- Instructions for the task
Show, from the records below, all lines that contain the word "plate".

- Provided information
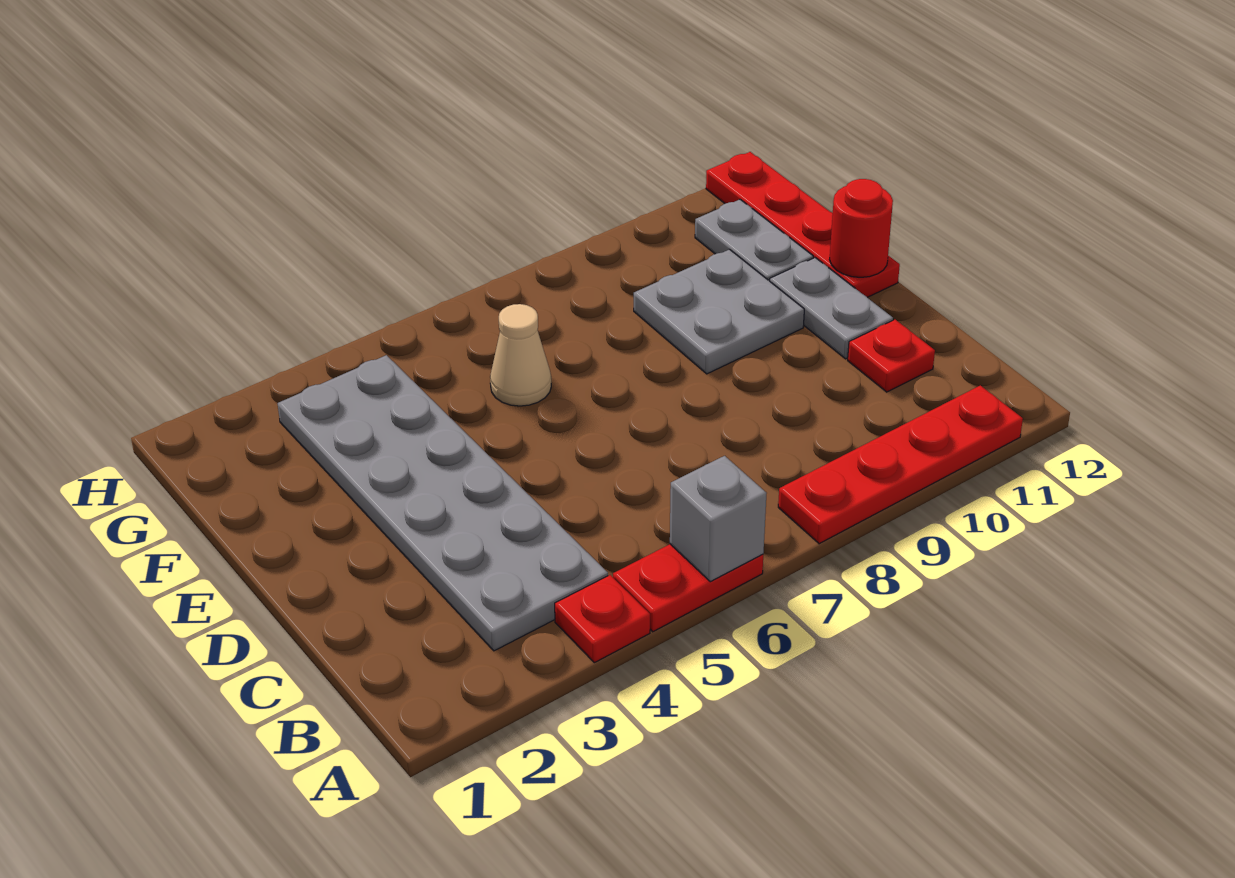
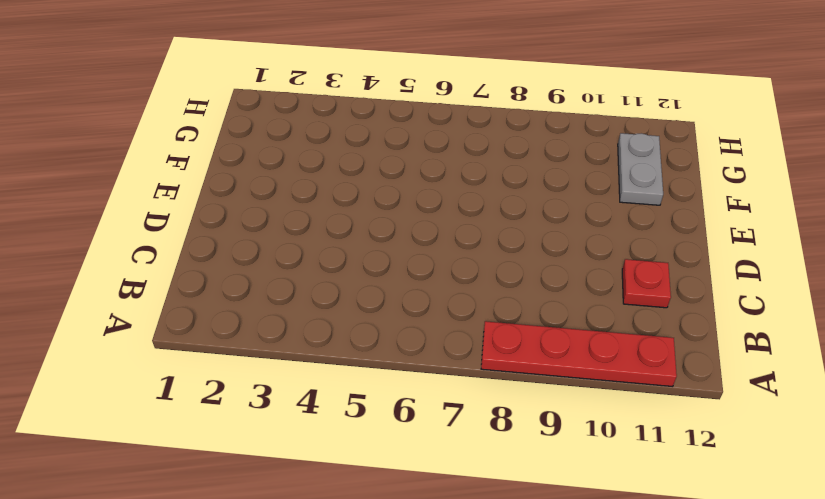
none -> red plate A4 level 1
none -> red plate A5:A6 level 1
none -> grey plate B3:G4 level 1

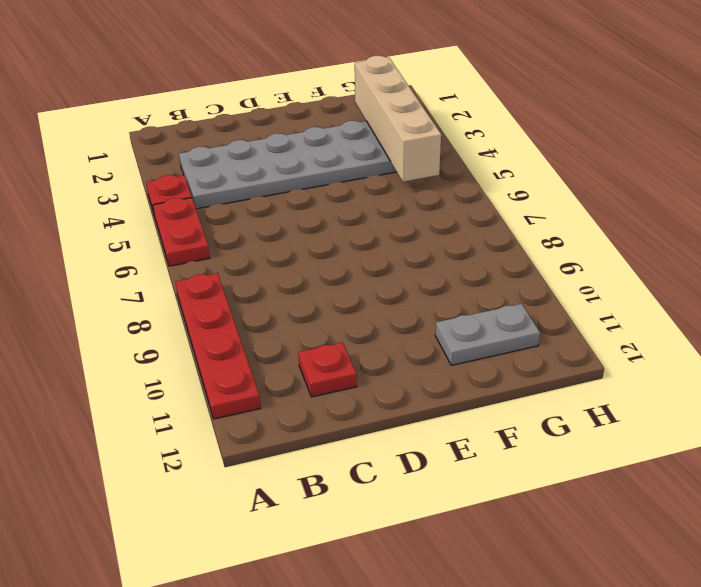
tan brick G2:G5 level 2 -> none
none -> grey plate D11:E11 level 1
none -> grey plate E9:F10 level 1
none -> red plate E12:H12 level 1

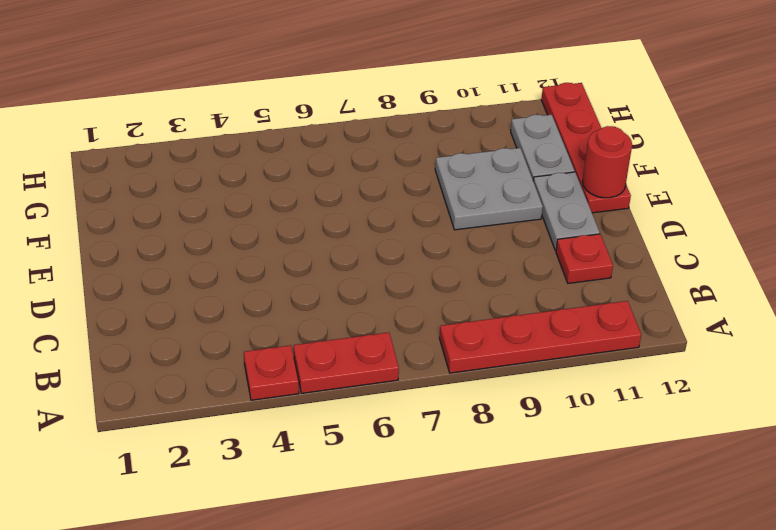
none -> grey plate B3:G4 level 1
none -> tan cone F6 level 1
none -> grey brick A6 level 2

- Result of this task
none -> red plate A4 level 1
none -> red plate A5:A6 level 1
none -> grey plate B3:G4 level 1
none -> grey plate D11:E11 level 1
none -> grey plate E9:F10 level 1
none -> red plate E12:H12 level 1
none -> grey plate B3:G4 level 1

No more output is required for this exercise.